START DATASET CONTENT
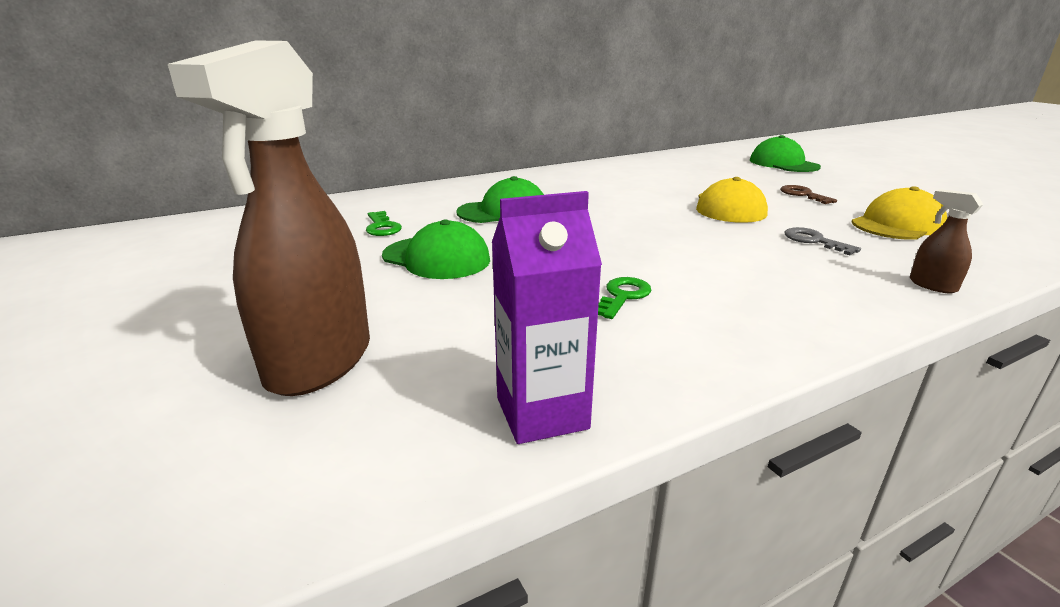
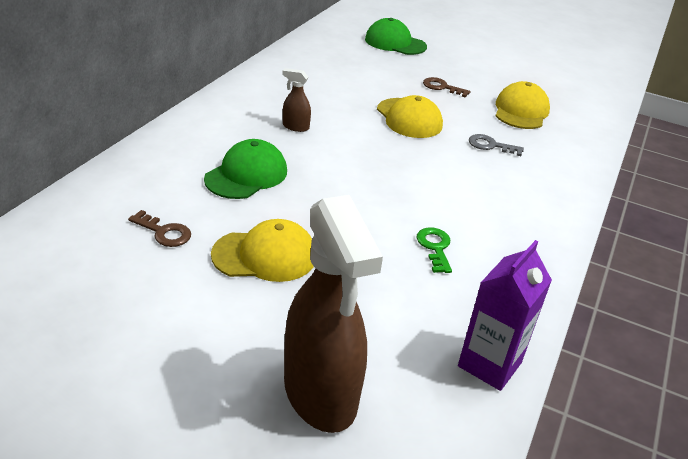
camera: 40 degrees left, 10 degrees up
(382, 227) = (164, 232): green key -> brown key
(436, 258) = (265, 255): green cap -> yellow cap
(932, 285) = (577, 172): brown spray bottle -> brown spray bottle (295, 127)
END DATASET CONTENT
## TASK DIRECTIONS
Write out everything in the data word for word. Omit each picture.

## OUTPUT
camera: 40 degrees left, 10 degrees up
(382, 227) = (164, 232): green key -> brown key
(436, 258) = (265, 255): green cap -> yellow cap
(932, 285) = (577, 172): brown spray bottle -> brown spray bottle (295, 127)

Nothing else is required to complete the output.